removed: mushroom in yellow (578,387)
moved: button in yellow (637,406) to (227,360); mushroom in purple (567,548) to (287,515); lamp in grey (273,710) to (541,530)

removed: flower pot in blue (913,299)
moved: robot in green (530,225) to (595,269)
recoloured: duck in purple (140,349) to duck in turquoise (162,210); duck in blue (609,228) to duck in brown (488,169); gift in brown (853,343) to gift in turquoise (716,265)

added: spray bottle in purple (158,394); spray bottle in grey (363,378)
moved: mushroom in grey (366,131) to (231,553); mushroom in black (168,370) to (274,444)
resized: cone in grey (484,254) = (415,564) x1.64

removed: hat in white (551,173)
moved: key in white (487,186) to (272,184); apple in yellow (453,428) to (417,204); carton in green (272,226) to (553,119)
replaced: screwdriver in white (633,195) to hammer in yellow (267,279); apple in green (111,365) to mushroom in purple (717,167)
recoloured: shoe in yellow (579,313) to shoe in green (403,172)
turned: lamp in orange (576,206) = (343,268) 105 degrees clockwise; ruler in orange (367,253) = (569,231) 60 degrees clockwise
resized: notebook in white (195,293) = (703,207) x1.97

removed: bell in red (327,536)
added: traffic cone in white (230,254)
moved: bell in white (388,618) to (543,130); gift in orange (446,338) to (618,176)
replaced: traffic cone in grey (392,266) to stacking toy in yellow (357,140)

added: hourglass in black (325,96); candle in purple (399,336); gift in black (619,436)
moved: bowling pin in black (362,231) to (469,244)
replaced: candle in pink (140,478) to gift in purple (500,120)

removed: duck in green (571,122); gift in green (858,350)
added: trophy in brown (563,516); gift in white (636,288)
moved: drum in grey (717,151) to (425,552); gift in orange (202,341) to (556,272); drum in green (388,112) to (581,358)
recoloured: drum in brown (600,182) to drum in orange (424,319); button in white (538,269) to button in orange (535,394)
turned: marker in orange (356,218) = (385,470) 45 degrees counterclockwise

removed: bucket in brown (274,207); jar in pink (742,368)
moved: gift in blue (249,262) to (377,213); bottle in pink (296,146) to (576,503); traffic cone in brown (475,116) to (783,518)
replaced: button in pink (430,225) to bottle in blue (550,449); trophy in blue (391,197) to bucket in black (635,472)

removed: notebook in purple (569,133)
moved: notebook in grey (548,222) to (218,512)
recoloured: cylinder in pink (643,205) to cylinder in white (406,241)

• WORK TASK:
A complete, exact copy of the entries is required.

• EXERCISE OUTPUT:
removed: mushroom in yellow (578,387)
moved: button in yellow (637,406) to (227,360); mushroom in purple (567,548) to (287,515); lamp in grey (273,710) to (541,530)

removed: flower pot in blue (913,299)
moved: robot in green (530,225) to (595,269)
recoloured: duck in purple (140,349) to duck in turquoise (162,210); duck in blue (609,228) to duck in brown (488,169); gift in brown (853,343) to gift in turquoise (716,265)

added: spray bottle in purple (158,394); spray bottle in grey (363,378)
moved: mushroom in grey (366,131) to (231,553); mushroom in black (168,370) to (274,444)
resized: cone in grey (484,254) = (415,564) x1.64

removed: hat in white (551,173)
moved: key in white (487,186) to (272,184); apple in yellow (453,428) to (417,204); carton in green (272,226) to (553,119)
replaced: screwdriver in white (633,195) to hammer in yellow (267,279); apple in green (111,365) to mushroom in purple (717,167)
recoloured: shoe in yellow (579,313) to shoe in green (403,172)
turned: lamp in orange (576,206) = (343,268) 105 degrees clockwise; ruler in orange (367,253) = (569,231) 60 degrees clockwise
resized: notebook in white (195,293) = (703,207) x1.97

removed: bell in red (327,536)
added: traffic cone in white (230,254)
moved: bell in white (388,618) to (543,130); gift in orange (446,338) to (618,176)
replaced: traffic cone in grey (392,266) to stacking toy in yellow (357,140)

added: hourglass in black (325,96); candle in purple (399,336); gift in black (619,436)
moved: bowling pin in black (362,231) to (469,244)
replaced: candle in pink (140,478) to gift in purple (500,120)

removed: duck in green (571,122); gift in green (858,350)
added: trophy in brown (563,516); gift in white (636,288)
moved: drum in grey (717,151) to (425,552); gift in orange (202,341) to (556,272); drum in green (388,112) to (581,358)
recoloured: drum in brown (600,182) to drum in orange (424,319); button in white (538,269) to button in orange (535,394)
turned: marker in orange (356,218) = (385,470) 45 degrees counterclockwise

removed: bucket in brown (274,207); jar in pink (742,368)
moved: gift in blue (249,262) to (377,213); bottle in pink (296,146) to (576,503); traffic cone in brown (475,116) to (783,518)
replaced: button in pink (430,225) to bottle in blue (550,449); trophy in blue (391,197) to bucket in black (635,472)

removed: notebook in purple (569,133)
moved: notebook in grey (548,222) to (218,512)
recoloured: cylinder in pink (643,205) to cylinder in white (406,241)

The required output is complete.